* [WHAT IS NEEDED] In the listing that follows, print every line exactly and leave the images out.

╭─ DATA SECTION

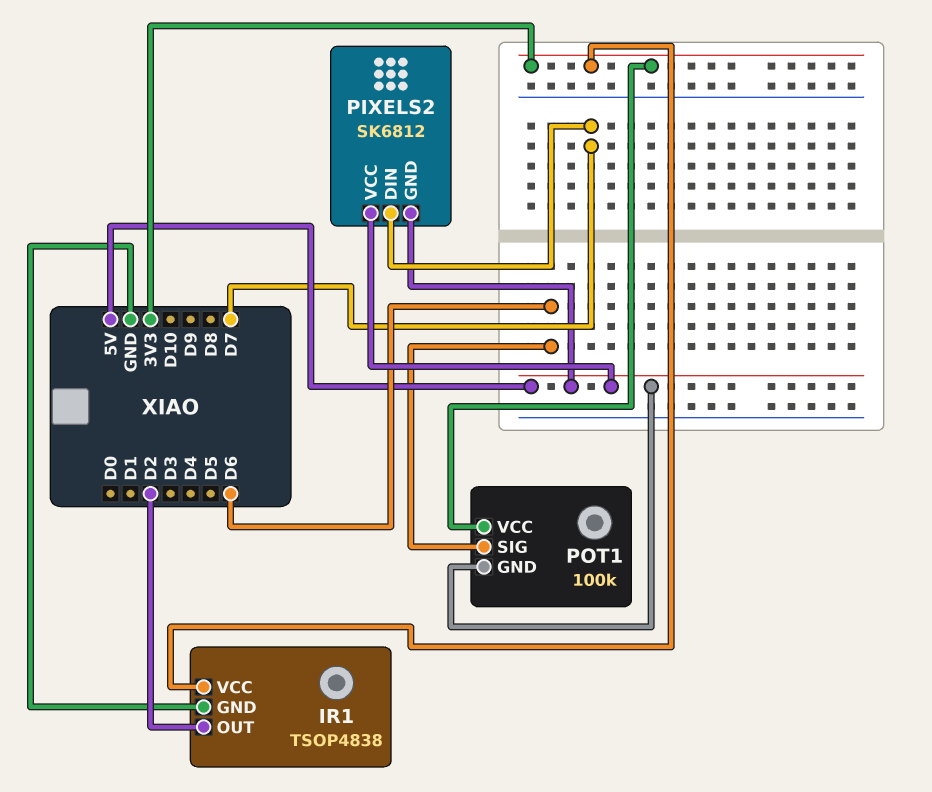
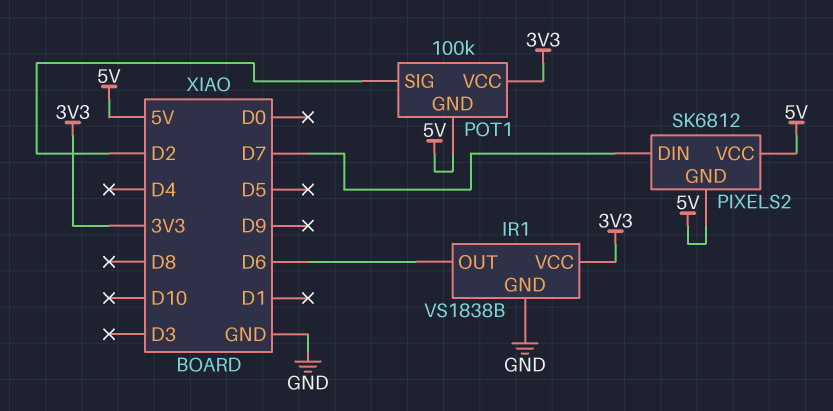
IR1: TSOP4838 -> VS1838B
IR1 pin OUT: D2 -> D6
POT1 pin SIG: D6 -> D2

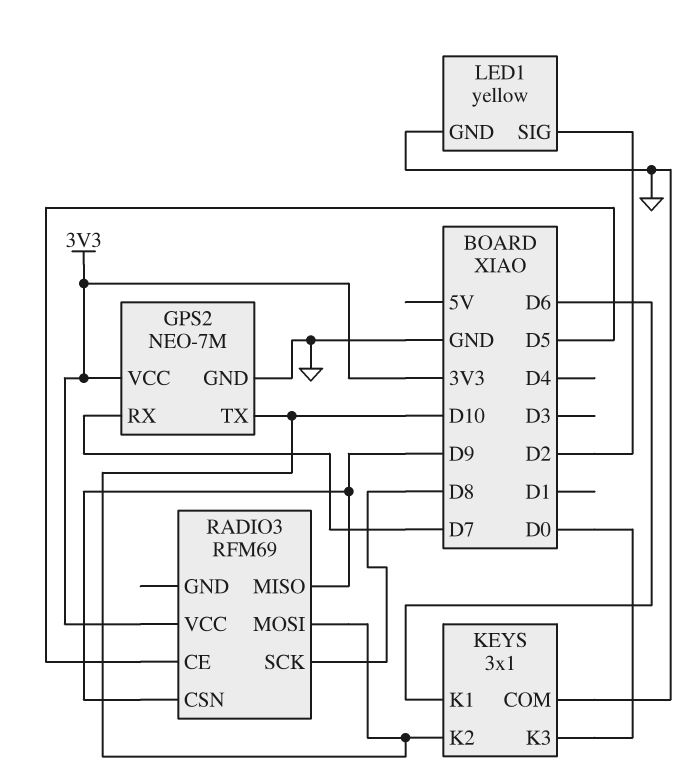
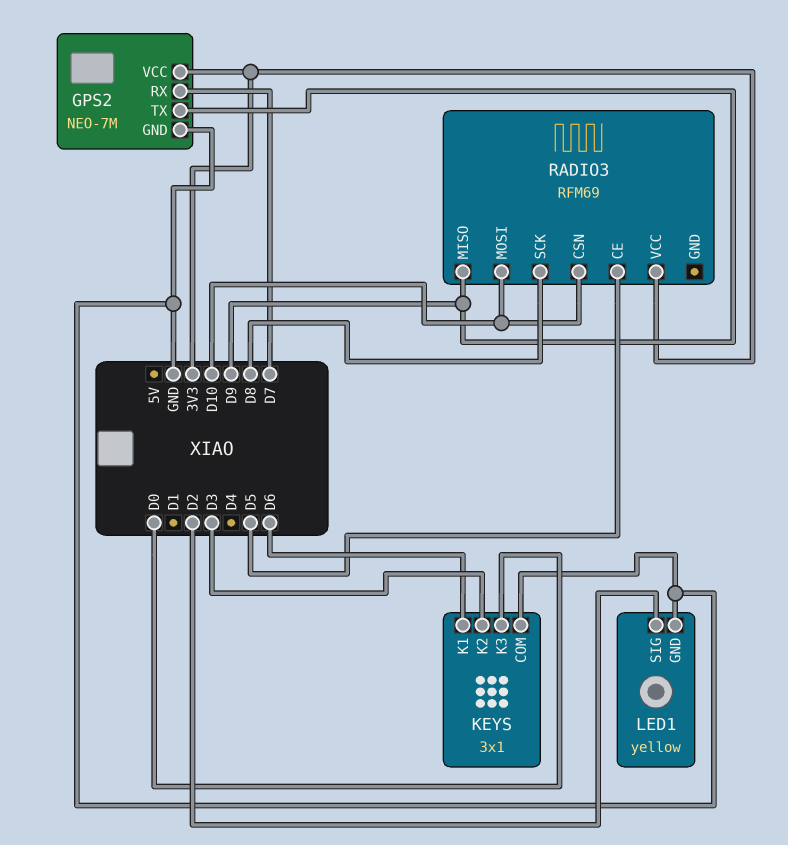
GPS2 pin TX: D10 -> D9
KEYS pin K2: D10 -> D3
RADIO3 pin CSN: D9 -> D10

╰─

* [PROBLEM SOLUTION]
IR1: TSOP4838 -> VS1838B
IR1 pin OUT: D2 -> D6
POT1 pin SIG: D6 -> D2

GPS2 pin TX: D10 -> D9
KEYS pin K2: D10 -> D3
RADIO3 pin CSN: D9 -> D10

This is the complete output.